[[ Working data open ]]

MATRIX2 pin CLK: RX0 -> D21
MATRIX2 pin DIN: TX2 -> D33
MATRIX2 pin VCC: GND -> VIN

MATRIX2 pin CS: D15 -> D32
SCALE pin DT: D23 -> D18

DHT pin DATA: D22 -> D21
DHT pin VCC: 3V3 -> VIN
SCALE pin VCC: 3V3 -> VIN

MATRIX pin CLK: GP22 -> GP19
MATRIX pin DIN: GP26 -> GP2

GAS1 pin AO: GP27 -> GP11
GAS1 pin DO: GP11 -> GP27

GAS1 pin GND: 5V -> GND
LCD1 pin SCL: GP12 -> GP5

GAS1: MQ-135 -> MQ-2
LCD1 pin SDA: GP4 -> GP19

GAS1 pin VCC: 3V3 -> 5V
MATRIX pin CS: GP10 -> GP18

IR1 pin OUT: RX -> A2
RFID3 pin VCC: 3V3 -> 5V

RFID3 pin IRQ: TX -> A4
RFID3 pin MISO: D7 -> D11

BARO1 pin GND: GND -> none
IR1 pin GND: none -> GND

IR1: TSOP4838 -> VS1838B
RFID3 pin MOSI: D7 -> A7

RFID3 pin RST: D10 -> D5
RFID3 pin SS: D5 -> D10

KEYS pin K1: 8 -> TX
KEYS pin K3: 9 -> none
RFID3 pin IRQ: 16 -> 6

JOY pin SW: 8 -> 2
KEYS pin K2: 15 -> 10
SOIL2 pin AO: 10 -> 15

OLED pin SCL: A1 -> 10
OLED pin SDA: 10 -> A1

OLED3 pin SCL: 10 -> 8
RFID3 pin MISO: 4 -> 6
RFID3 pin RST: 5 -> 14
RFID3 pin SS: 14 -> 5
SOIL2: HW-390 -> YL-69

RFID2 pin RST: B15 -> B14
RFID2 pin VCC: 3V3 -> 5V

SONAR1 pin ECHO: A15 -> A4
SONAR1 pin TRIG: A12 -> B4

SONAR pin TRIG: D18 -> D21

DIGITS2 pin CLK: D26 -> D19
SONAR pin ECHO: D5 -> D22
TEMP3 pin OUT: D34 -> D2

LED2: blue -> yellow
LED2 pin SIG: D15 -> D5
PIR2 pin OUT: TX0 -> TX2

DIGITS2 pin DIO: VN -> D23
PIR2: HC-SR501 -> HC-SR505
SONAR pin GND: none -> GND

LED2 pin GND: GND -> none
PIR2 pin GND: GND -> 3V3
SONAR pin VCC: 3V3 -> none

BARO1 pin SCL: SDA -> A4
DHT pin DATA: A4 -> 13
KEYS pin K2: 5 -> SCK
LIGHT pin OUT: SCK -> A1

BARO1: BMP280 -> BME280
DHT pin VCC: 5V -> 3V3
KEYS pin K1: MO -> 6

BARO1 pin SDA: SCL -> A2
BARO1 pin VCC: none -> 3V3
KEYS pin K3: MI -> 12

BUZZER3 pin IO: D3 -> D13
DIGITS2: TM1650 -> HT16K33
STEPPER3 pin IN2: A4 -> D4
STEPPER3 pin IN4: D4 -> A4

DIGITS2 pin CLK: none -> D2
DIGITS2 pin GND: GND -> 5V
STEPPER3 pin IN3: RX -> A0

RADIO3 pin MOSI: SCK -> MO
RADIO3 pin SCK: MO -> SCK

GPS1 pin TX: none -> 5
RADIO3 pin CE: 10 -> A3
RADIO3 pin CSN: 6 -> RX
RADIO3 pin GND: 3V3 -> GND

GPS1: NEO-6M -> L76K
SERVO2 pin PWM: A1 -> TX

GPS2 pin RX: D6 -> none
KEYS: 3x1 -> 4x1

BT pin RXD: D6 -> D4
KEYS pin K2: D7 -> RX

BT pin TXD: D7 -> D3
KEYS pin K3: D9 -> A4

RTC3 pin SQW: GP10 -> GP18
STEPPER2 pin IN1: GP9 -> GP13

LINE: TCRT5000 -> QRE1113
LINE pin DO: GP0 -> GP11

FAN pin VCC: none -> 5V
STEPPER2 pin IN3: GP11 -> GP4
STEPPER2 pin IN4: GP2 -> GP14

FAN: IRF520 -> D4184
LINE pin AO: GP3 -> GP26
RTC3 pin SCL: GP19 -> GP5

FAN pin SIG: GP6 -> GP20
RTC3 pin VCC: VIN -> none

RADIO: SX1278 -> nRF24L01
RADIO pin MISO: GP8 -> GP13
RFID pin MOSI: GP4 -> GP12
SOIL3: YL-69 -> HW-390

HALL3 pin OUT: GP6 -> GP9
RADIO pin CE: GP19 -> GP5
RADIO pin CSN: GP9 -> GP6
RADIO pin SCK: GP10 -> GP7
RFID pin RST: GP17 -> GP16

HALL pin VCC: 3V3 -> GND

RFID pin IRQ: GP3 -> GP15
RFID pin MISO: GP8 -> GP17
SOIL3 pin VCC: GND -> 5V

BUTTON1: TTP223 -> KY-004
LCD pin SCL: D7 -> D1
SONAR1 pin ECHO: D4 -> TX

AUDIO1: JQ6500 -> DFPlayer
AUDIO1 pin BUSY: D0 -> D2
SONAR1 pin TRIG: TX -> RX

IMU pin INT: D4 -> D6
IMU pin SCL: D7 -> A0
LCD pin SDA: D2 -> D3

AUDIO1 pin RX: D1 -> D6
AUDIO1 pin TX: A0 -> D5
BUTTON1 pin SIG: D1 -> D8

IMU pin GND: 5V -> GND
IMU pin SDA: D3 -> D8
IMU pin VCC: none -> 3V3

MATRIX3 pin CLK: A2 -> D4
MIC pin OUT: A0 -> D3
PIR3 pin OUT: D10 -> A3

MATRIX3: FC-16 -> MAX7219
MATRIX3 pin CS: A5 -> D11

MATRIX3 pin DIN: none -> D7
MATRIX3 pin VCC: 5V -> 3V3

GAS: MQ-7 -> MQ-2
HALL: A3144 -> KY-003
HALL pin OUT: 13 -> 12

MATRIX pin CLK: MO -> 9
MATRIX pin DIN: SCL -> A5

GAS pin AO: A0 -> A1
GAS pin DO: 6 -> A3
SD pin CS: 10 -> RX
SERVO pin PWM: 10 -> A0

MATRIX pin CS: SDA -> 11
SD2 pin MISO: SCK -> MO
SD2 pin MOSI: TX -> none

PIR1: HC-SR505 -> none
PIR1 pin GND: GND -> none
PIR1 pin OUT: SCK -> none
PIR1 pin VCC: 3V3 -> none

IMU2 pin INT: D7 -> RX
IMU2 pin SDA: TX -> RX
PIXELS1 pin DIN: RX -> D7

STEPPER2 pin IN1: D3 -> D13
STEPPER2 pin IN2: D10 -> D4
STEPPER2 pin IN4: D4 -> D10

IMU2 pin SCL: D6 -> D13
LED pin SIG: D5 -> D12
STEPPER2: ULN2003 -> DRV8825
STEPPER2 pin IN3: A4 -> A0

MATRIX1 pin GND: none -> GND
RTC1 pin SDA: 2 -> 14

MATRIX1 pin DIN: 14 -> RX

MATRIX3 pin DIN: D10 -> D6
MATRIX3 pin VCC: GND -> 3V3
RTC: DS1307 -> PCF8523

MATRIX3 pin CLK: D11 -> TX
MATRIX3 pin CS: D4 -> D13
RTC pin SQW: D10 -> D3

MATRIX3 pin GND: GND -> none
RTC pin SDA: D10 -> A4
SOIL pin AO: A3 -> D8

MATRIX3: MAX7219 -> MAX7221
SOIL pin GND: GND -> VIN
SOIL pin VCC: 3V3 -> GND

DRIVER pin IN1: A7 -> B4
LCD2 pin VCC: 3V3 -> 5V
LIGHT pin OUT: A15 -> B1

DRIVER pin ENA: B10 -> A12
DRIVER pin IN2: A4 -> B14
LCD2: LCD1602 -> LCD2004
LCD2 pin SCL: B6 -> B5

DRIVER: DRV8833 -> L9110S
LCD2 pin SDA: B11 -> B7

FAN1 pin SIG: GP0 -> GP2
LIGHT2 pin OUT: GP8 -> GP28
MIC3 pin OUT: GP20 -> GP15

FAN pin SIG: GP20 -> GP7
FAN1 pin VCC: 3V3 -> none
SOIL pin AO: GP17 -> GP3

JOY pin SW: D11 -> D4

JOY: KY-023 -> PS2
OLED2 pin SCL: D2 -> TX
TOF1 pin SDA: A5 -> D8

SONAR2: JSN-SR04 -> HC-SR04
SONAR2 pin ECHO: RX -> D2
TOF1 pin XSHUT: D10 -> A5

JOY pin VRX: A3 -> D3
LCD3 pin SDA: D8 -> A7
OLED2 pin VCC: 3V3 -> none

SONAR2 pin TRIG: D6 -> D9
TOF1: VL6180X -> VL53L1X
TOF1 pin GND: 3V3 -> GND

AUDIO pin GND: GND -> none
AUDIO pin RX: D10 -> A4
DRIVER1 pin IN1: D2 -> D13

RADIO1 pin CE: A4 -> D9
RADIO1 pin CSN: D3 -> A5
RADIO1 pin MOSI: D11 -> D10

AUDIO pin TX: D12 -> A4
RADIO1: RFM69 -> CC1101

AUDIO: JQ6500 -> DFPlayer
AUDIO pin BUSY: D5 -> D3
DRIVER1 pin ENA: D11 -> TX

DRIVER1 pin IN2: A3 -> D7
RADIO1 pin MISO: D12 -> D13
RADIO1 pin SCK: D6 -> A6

[[ Working data closed ]]

_Exercise description_: From the records above, return each line that includes "BUSY".

_Output for this task_:
AUDIO1 pin BUSY: D0 -> D2
AUDIO pin BUSY: D5 -> D3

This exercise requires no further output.